### [Given problem]
Report each line in the data below that contains the word "positioned".

### [Exercise material]
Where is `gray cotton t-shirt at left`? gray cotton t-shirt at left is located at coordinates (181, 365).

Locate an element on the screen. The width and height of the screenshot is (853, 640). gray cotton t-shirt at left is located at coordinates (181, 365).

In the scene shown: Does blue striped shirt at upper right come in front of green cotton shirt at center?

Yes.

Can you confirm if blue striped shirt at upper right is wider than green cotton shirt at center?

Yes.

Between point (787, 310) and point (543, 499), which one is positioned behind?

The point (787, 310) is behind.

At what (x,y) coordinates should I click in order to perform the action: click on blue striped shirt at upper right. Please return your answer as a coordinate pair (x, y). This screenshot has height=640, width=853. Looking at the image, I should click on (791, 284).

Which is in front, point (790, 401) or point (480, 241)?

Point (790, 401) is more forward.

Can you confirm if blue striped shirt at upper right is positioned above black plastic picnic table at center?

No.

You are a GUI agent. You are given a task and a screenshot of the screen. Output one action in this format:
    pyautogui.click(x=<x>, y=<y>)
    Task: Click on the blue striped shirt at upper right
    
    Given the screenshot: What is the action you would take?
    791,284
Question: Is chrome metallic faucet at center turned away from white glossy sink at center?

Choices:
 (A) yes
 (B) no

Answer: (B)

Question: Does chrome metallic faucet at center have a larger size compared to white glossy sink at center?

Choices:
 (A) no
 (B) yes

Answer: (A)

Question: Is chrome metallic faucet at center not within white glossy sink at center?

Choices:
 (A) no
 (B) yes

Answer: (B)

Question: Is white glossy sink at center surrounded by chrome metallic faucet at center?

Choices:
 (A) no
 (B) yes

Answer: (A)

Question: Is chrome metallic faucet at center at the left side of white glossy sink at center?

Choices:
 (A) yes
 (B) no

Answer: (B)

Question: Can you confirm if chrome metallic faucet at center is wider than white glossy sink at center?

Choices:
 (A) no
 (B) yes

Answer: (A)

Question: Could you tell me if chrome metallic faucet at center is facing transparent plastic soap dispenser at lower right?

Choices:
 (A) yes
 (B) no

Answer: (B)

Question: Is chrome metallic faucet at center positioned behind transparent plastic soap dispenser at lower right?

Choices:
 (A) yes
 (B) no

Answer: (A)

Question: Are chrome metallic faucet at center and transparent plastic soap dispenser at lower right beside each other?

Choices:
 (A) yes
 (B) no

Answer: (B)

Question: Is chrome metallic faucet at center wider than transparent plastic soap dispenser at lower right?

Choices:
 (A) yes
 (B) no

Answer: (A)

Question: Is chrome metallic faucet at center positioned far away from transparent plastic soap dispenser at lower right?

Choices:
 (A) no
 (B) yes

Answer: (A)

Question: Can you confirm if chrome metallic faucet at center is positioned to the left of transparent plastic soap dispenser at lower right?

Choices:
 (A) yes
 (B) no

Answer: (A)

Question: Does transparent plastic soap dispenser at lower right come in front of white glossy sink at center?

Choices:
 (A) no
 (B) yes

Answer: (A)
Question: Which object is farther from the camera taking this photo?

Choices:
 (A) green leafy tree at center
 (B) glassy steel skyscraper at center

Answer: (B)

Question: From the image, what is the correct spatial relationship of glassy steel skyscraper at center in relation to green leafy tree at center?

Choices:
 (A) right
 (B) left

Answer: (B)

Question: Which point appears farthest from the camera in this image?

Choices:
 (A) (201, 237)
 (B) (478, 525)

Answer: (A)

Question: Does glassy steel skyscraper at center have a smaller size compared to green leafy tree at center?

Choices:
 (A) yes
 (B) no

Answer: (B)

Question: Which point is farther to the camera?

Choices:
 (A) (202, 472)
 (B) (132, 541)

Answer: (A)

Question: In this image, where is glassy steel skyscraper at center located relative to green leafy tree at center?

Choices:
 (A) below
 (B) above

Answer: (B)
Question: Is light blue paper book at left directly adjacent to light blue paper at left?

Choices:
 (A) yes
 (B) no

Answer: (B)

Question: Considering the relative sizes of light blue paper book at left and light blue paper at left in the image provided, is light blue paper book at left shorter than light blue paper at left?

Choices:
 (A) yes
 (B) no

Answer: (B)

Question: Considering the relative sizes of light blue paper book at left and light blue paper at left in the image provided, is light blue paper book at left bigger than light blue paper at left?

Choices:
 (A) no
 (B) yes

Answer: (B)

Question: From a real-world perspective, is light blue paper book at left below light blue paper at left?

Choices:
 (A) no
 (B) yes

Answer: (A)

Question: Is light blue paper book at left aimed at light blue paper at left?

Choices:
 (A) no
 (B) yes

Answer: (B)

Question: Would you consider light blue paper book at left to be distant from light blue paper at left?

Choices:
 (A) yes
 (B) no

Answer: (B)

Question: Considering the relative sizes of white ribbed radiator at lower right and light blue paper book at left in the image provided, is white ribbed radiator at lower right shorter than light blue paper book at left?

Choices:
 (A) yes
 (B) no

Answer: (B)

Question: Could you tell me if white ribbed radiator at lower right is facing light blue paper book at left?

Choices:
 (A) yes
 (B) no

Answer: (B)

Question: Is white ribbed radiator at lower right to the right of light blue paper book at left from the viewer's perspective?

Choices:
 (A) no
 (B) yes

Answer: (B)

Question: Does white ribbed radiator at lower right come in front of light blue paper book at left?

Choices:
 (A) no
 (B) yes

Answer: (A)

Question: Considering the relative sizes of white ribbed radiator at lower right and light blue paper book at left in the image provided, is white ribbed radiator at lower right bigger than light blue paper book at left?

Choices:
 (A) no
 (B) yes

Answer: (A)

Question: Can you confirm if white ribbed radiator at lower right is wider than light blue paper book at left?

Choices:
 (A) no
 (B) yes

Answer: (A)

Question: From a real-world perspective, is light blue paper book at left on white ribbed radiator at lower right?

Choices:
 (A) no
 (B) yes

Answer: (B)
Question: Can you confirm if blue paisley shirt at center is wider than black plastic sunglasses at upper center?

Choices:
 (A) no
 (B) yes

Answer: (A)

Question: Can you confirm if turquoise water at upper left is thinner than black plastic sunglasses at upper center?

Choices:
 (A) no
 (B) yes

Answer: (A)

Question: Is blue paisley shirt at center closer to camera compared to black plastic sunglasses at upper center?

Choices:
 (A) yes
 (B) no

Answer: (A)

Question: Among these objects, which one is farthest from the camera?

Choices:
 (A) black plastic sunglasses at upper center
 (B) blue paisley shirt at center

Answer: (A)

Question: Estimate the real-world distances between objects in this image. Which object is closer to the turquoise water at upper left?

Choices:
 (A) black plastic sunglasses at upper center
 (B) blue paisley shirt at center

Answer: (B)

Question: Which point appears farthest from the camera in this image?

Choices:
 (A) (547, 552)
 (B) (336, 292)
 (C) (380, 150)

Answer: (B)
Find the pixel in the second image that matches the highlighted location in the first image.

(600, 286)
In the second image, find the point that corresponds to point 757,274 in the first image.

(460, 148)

### [Written answer]
Between point (787, 310) and point (543, 499), which one is positioned behind?
Can you confirm if blue striped shirt at upper right is positioned above black plastic picnic table at center?
Question: Is chrome metallic faucet at center positioned behind transparent plastic soap dispenser at lower right?
Question: Is chrome metallic faucet at center positioned far away from transparent plastic soap dispenser at lower right?
Question: Can you confirm if chrome metallic faucet at center is positioned to the left of transparent plastic soap dispenser at lower right?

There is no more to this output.